● **Given problem**: Can you format the lines below as a Markdown table with the columns "No." and "Line", numbering each row and skipping any blank lines? Leave the pictures out of the table.

* begin *

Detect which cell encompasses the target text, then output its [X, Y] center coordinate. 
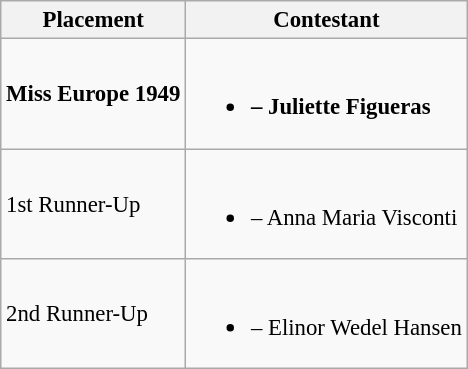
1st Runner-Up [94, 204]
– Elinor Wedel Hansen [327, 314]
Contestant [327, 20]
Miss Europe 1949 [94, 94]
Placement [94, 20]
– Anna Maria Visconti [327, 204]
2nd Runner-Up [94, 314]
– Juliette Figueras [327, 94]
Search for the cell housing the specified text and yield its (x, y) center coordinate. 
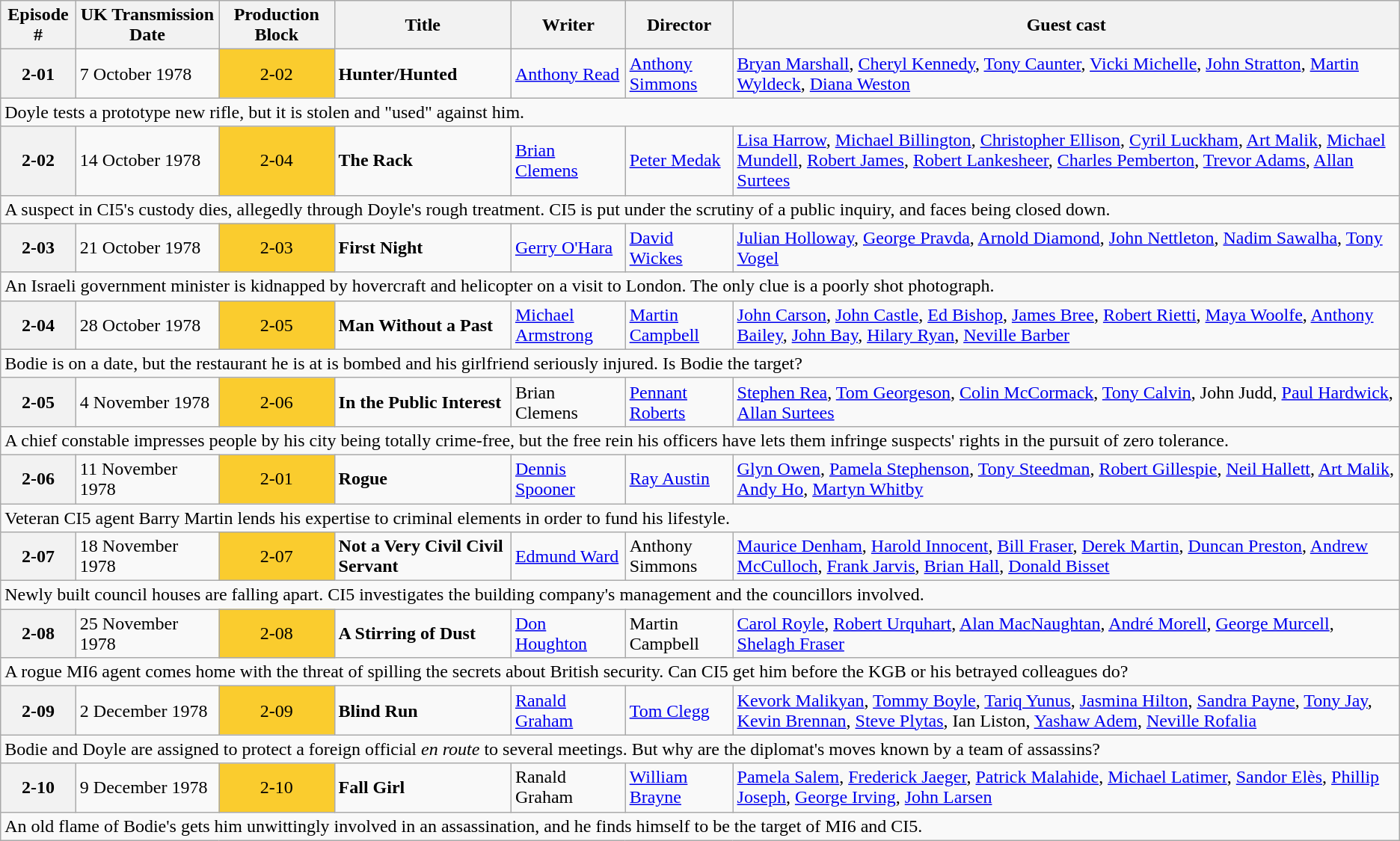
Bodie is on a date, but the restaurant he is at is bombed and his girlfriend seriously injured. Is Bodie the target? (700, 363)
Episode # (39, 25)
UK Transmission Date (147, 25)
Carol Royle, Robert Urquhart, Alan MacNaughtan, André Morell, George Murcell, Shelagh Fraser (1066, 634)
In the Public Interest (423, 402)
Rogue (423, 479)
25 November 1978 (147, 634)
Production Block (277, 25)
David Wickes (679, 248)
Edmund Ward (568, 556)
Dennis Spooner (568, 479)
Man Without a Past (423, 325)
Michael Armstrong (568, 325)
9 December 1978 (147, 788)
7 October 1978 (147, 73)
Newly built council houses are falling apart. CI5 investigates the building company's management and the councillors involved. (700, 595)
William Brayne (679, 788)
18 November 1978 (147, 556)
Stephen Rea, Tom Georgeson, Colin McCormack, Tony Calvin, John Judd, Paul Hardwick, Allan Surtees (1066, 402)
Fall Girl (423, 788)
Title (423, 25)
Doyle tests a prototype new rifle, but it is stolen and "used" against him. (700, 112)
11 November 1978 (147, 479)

* end *

● **Result of the task**:
| No. | Line |
|---|---|
| 1 | Detect which cell encompasses the target text, then output its [X, Y] center coordinate.  |
| 2 | 1st Runner-Up [94, 204] |
| 3 | – Elinor Wedel Hansen [327, 314] |
| 4 | Contestant [327, 20] |
| 5 | Miss Europe 1949 [94, 94] |
| 6 | Placement [94, 20] |
| 7 | – Anna Maria Visconti [327, 204] |
| 8 | 2nd Runner-Up [94, 314] |
| 9 | – Juliette Figueras [327, 94] |
| 10 | Search for the cell housing the specified text and yield its (x, y) center coordinate.  |
| 11 | Bodie is on a date, but the restaurant he is at is bombed and his girlfriend seriously injured. Is Bodie the target? (700, 363) |
| 12 | Episode # (39, 25) |
| 13 | UK Transmission Date (147, 25) |
| 14 | Carol Royle, Robert Urquhart, Alan MacNaughtan, André Morell, George Murcell, Shelagh Fraser (1066, 634) |
| 15 | In the Public Interest (423, 402) |
| 16 | Rogue (423, 479) |
| 17 | 25 November 1978 (147, 634) |
| 18 | Production Block (277, 25) |
| 19 | David Wickes (679, 248) |
| 20 | Edmund Ward (568, 556) |
| 21 | Dennis Spooner (568, 479) |
| 22 | Man Without a Past (423, 325) |
| 23 | Michael Armstrong (568, 325) |
| 24 | 9 December 1978 (147, 788) |
| 25 | 7 October 1978 (147, 73) |
| 26 | Newly built council houses are falling apart. CI5 investigates the building company's management and the councillors involved. (700, 595) |
| 27 | William Brayne (679, 788) |
| 28 | 18 November 1978 (147, 556) |
| 29 | Stephen Rea, Tom Georgeson, Colin McCormack, Tony Calvin, John Judd, Paul Hardwick, Allan Surtees (1066, 402) |
| 30 | Fall Girl (423, 788) |
| 31 | Title (423, 25) |
| 32 | Doyle tests a prototype new rifle, but it is stolen and "used" against him. (700, 112) |
| 33 | 11 November 1978 (147, 479) |